**WHAT NEEDS TO BE DONE**
Only the lines from the one containing "red circle at" through the last line of the listing are to be given again, exactly as they appear.

**DATA RECORDS**
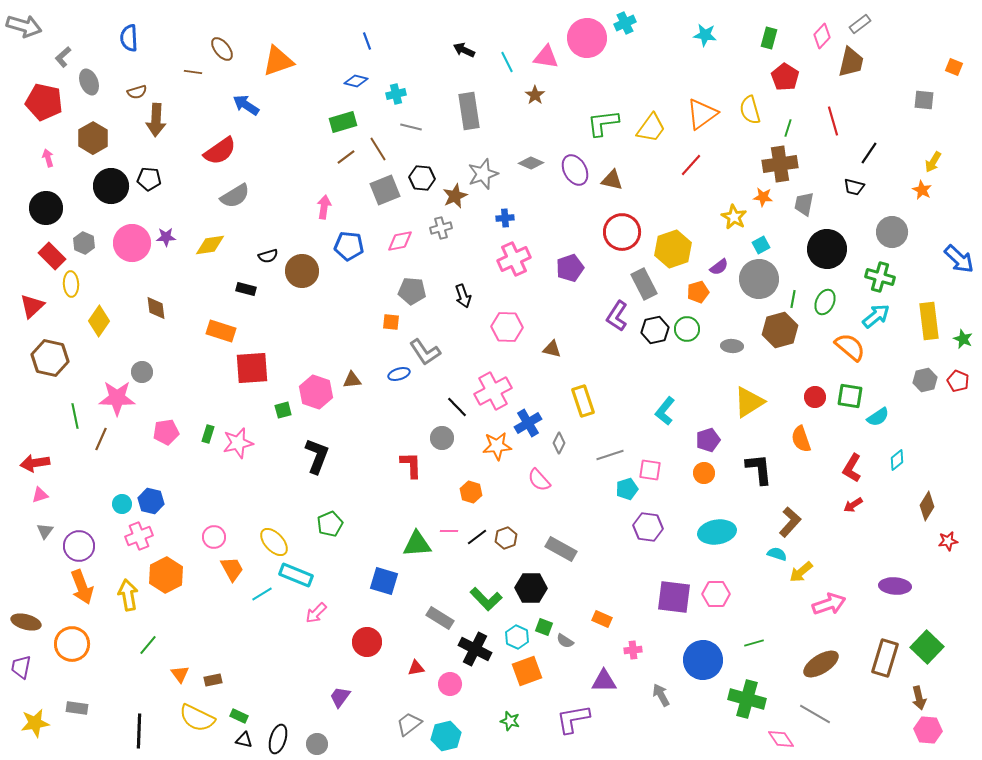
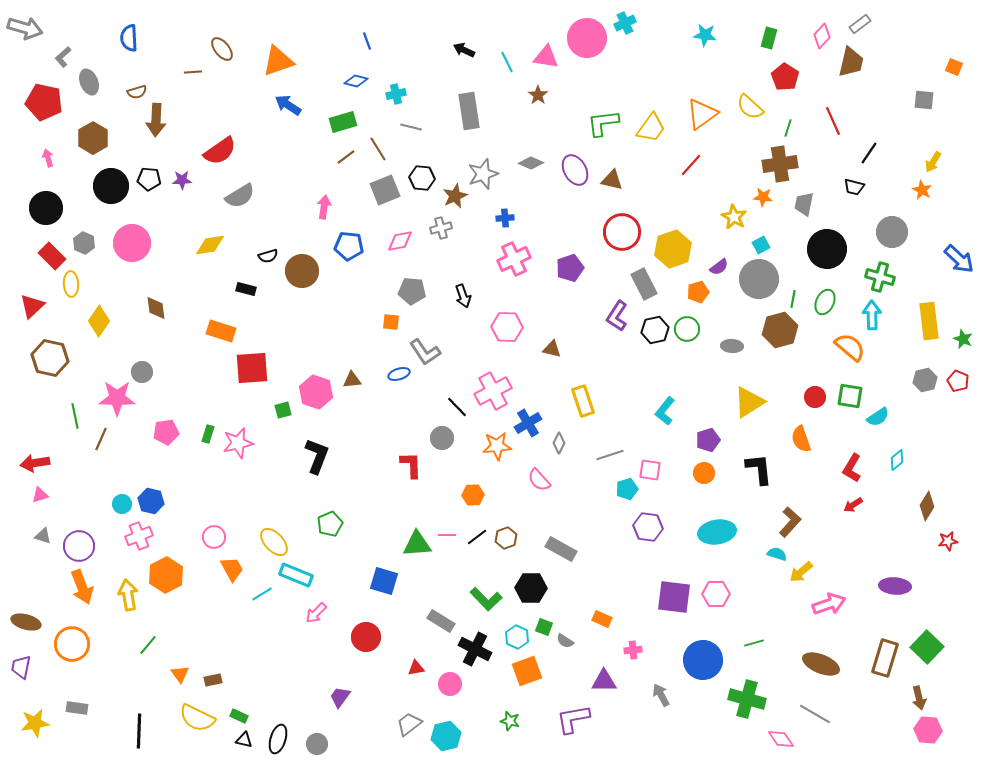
gray arrow at (24, 26): moved 1 px right, 2 px down
brown line at (193, 72): rotated 12 degrees counterclockwise
brown star at (535, 95): moved 3 px right
blue arrow at (246, 105): moved 42 px right
yellow semicircle at (750, 110): moved 3 px up; rotated 32 degrees counterclockwise
red line at (833, 121): rotated 8 degrees counterclockwise
gray semicircle at (235, 196): moved 5 px right
purple star at (166, 237): moved 16 px right, 57 px up
cyan arrow at (876, 316): moved 4 px left, 1 px up; rotated 52 degrees counterclockwise
orange hexagon at (471, 492): moved 2 px right, 3 px down; rotated 20 degrees counterclockwise
gray triangle at (45, 531): moved 2 px left, 5 px down; rotated 48 degrees counterclockwise
pink line at (449, 531): moved 2 px left, 4 px down
gray rectangle at (440, 618): moved 1 px right, 3 px down
red circle at (367, 642): moved 1 px left, 5 px up
brown ellipse at (821, 664): rotated 54 degrees clockwise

**WRITTEN SOLUTION**
red circle at (367, 642): moved 1 px left, 5 px up
brown ellipse at (821, 664): rotated 54 degrees clockwise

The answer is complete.